Content starts

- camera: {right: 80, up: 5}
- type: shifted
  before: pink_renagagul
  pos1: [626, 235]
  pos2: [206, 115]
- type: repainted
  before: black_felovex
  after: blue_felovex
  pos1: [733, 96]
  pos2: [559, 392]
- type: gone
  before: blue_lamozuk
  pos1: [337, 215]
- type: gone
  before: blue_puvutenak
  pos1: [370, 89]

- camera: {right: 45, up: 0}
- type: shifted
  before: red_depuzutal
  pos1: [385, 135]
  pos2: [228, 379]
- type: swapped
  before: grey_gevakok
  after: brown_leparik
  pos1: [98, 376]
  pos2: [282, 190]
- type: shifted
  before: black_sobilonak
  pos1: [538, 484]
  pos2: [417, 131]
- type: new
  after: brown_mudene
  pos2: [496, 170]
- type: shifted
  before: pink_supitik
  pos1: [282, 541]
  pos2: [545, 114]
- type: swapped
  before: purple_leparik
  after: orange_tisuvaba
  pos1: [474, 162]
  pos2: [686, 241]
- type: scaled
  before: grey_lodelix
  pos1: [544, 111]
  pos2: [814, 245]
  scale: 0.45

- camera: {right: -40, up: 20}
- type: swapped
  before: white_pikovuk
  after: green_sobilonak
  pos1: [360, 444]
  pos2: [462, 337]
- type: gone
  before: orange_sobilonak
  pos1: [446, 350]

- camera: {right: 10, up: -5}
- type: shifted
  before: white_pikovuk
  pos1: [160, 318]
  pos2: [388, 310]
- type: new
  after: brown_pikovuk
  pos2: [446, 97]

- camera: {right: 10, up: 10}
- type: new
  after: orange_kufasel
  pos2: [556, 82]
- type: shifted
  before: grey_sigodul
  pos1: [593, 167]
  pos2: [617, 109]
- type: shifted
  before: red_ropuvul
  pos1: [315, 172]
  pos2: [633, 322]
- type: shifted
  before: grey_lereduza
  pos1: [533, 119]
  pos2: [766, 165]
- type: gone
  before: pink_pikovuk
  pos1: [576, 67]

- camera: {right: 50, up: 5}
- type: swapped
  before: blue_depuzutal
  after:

Content ends

(TASK DIRECTIONS) Reproduce the full listing word for word.

(ANSWER)
- camera: {right: 80, up: 5}
- type: shifted
  before: pink_renagagul
  pos1: [626, 235]
  pos2: [206, 115]
- type: repainted
  before: black_felovex
  after: blue_felovex
  pos1: [733, 96]
  pos2: [559, 392]
- type: gone
  before: blue_lamozuk
  pos1: [337, 215]
- type: gone
  before: blue_puvutenak
  pos1: [370, 89]

- camera: {right: 45, up: 0}
- type: shifted
  before: red_depuzutal
  pos1: [385, 135]
  pos2: [228, 379]
- type: swapped
  before: grey_gevakok
  after: brown_leparik
  pos1: [98, 376]
  pos2: [282, 190]
- type: shifted
  before: black_sobilonak
  pos1: [538, 484]
  pos2: [417, 131]
- type: new
  after: brown_mudene
  pos2: [496, 170]
- type: shifted
  before: pink_supitik
  pos1: [282, 541]
  pos2: [545, 114]
- type: swapped
  before: purple_leparik
  after: orange_tisuvaba
  pos1: [474, 162]
  pos2: [686, 241]
- type: scaled
  before: grey_lodelix
  pos1: [544, 111]
  pos2: [814, 245]
  scale: 0.45

- camera: {right: -40, up: 20}
- type: swapped
  before: white_pikovuk
  after: green_sobilonak
  pos1: [360, 444]
  pos2: [462, 337]
- type: gone
  before: orange_sobilonak
  pos1: [446, 350]

- camera: {right: 10, up: -5}
- type: shifted
  before: white_pikovuk
  pos1: [160, 318]
  pos2: [388, 310]
- type: new
  after: brown_pikovuk
  pos2: [446, 97]

- camera: {right: 10, up: 10}
- type: new
  after: orange_kufasel
  pos2: [556, 82]
- type: shifted
  before: grey_sigodul
  pos1: [593, 167]
  pos2: [617, 109]
- type: shifted
  before: red_ropuvul
  pos1: [315, 172]
  pos2: [633, 322]
- type: shifted
  before: grey_lereduza
  pos1: [533, 119]
  pos2: [766, 165]
- type: gone
  before: pink_pikovuk
  pos1: [576, 67]

- camera: {right: 50, up: 5}
- type: swapped
  before: blue_depuzutal
  after:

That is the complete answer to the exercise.